> Instructions to follow
The goal is an unaltered copy of the records below, minus any images.

(Object state comparisons)
§ §

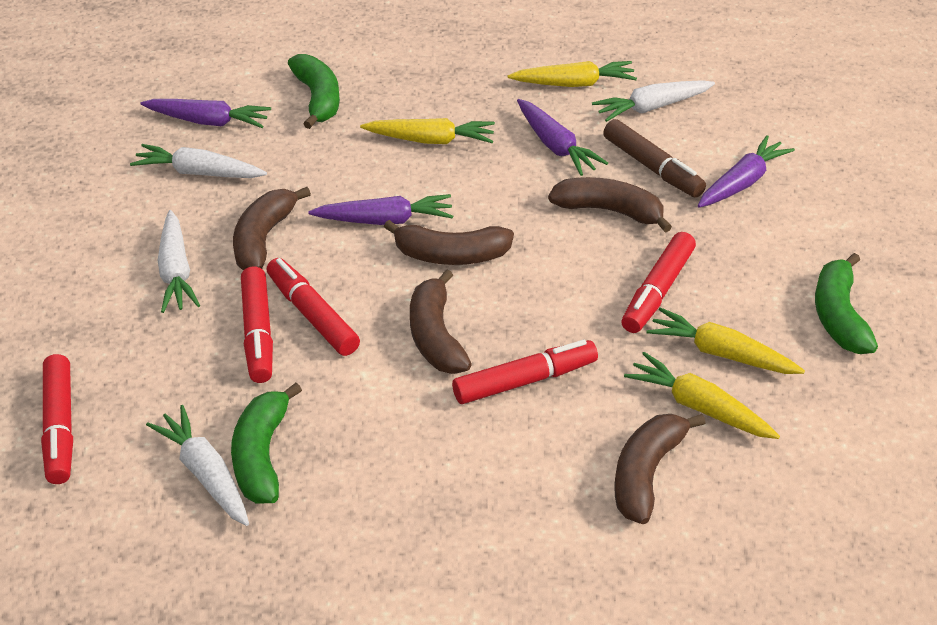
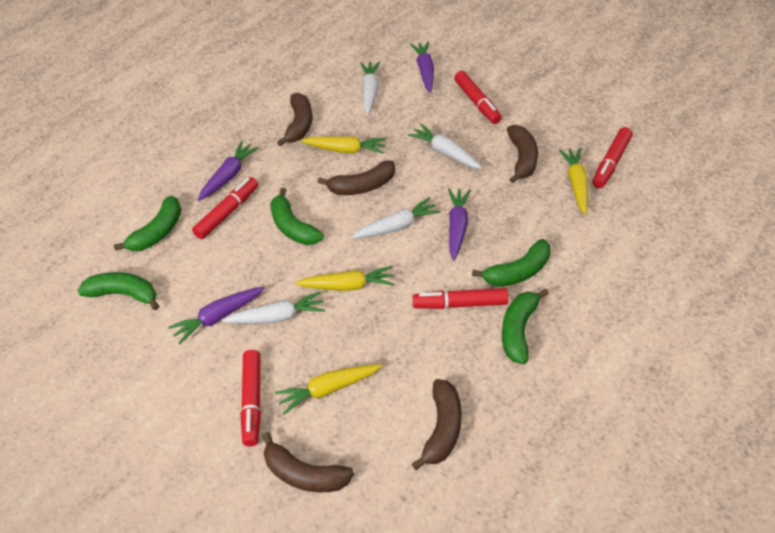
brown marker: 1 -> 0
green banana: 3 -> 5

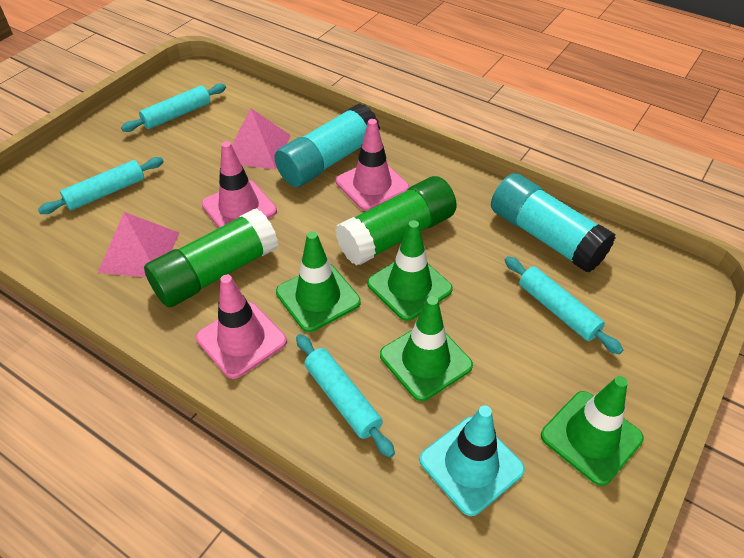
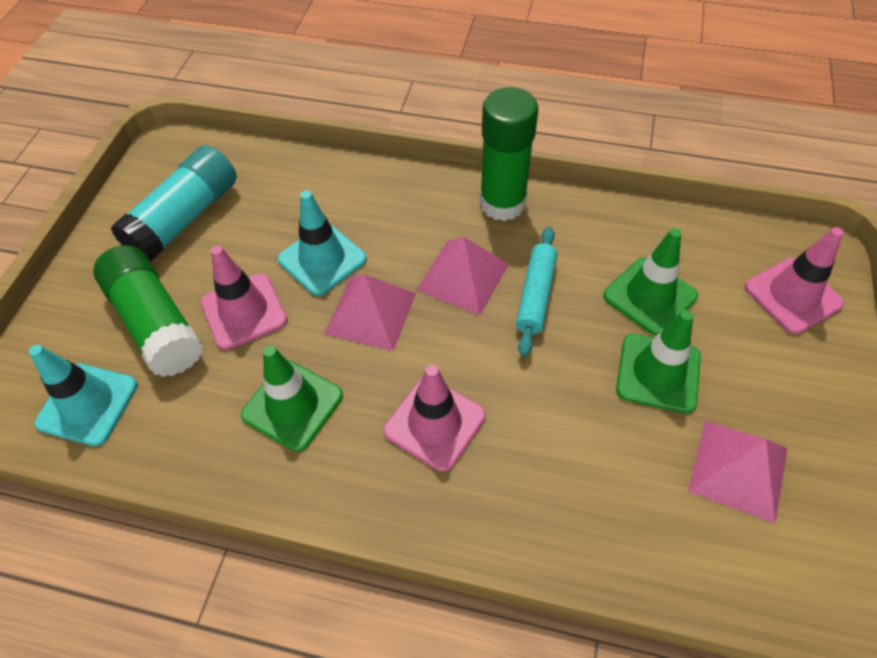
green traffic cone: 4 -> 3
pink pyramid: 2 -> 3
turquoise glue stick: 2 -> 1
turquoise rolling pin: 4 -> 1
turquoise traffic cone: 1 -> 2

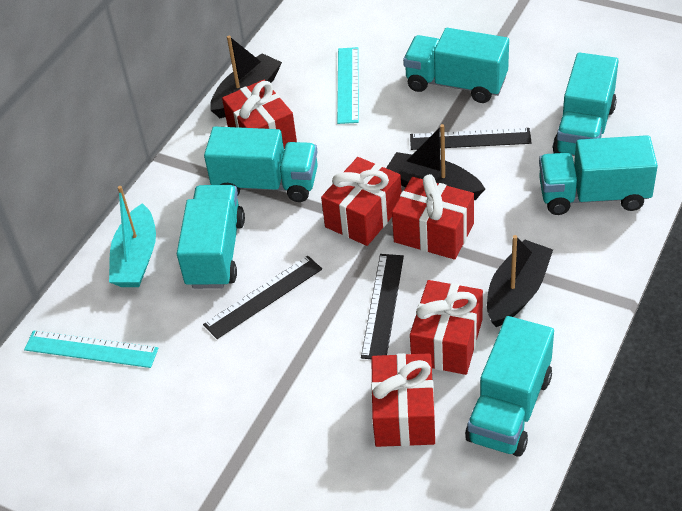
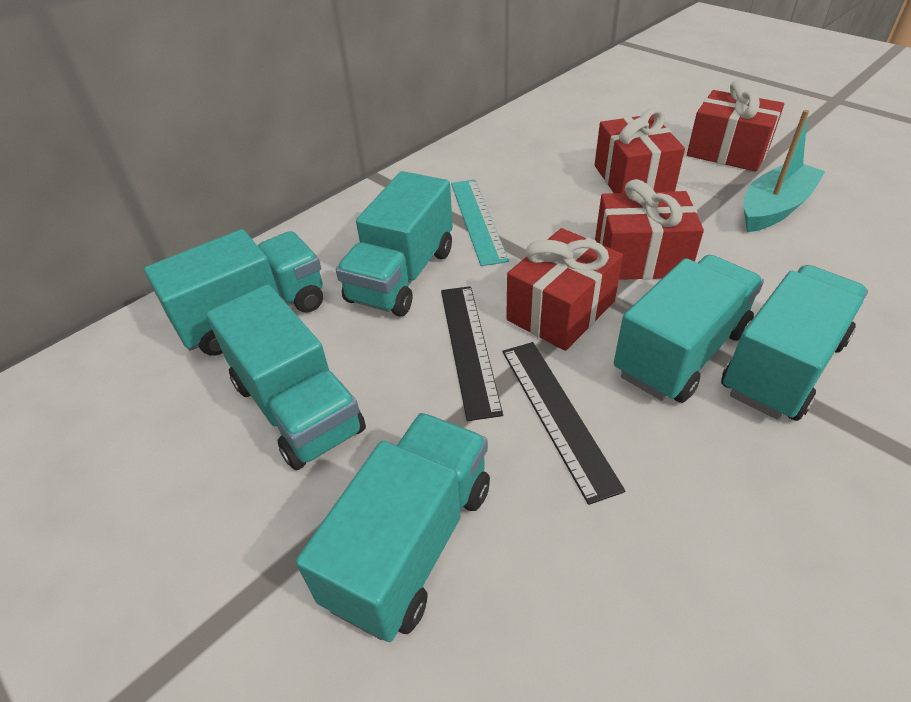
black boat: 3 -> 0
black ruler: 3 -> 2
red gift: 5 -> 4
turquoise ruler: 2 -> 1

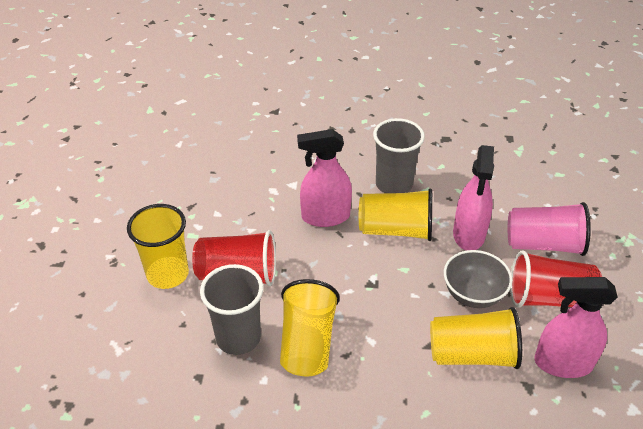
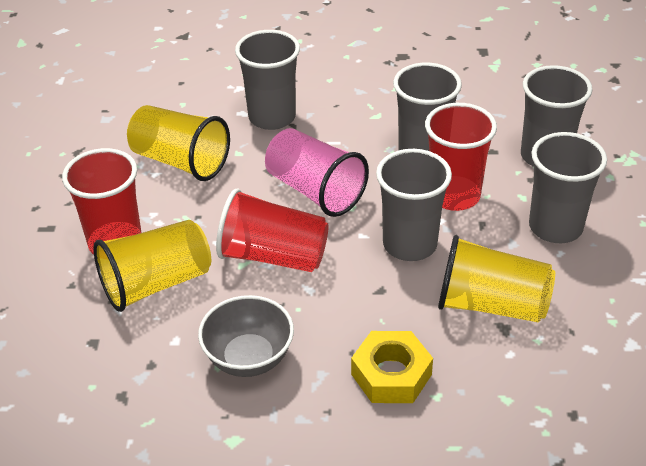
grey cup: 2 -> 5
pink spray bottle: 3 -> 0
red cup: 2 -> 3
yellow cup: 4 -> 3
yellow nut: 0 -> 1

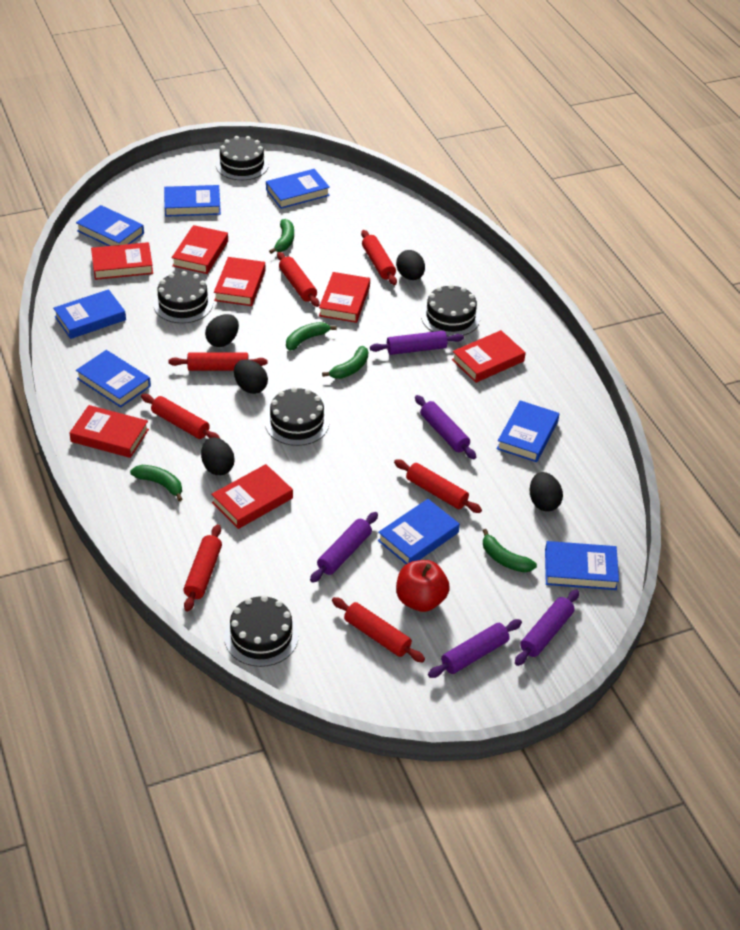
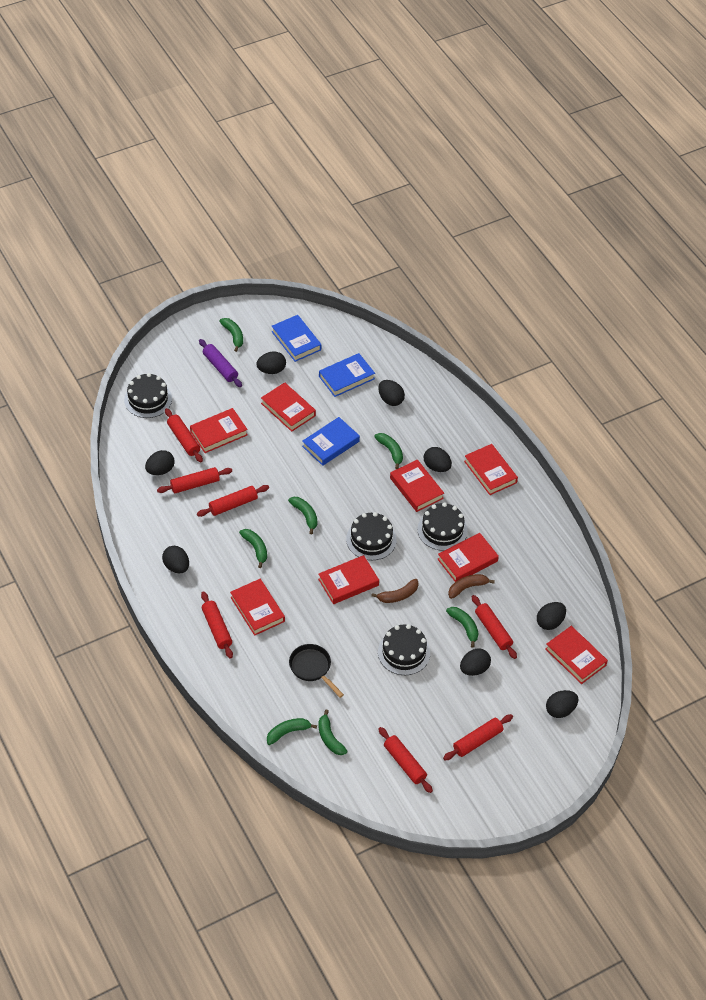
black cake: 5 -> 4
black egg: 5 -> 8
black pan: 0 -> 1
blue book: 8 -> 3
brown banana: 0 -> 2
green banana: 5 -> 7
purple rolling pin: 5 -> 1
red apple: 1 -> 0
red book: 7 -> 8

§ §

> Exercise output
brown marker: 1 -> 0
green banana: 3 -> 5

green traffic cone: 4 -> 3
pink pyramid: 2 -> 3
turquoise glue stick: 2 -> 1
turquoise rolling pin: 4 -> 1
turquoise traffic cone: 1 -> 2

black boat: 3 -> 0
black ruler: 3 -> 2
red gift: 5 -> 4
turquoise ruler: 2 -> 1

grey cup: 2 -> 5
pink spray bottle: 3 -> 0
red cup: 2 -> 3
yellow cup: 4 -> 3
yellow nut: 0 -> 1

black cake: 5 -> 4
black egg: 5 -> 8
black pan: 0 -> 1
blue book: 8 -> 3
brown banana: 0 -> 2
green banana: 5 -> 7
purple rolling pin: 5 -> 1
red apple: 1 -> 0
red book: 7 -> 8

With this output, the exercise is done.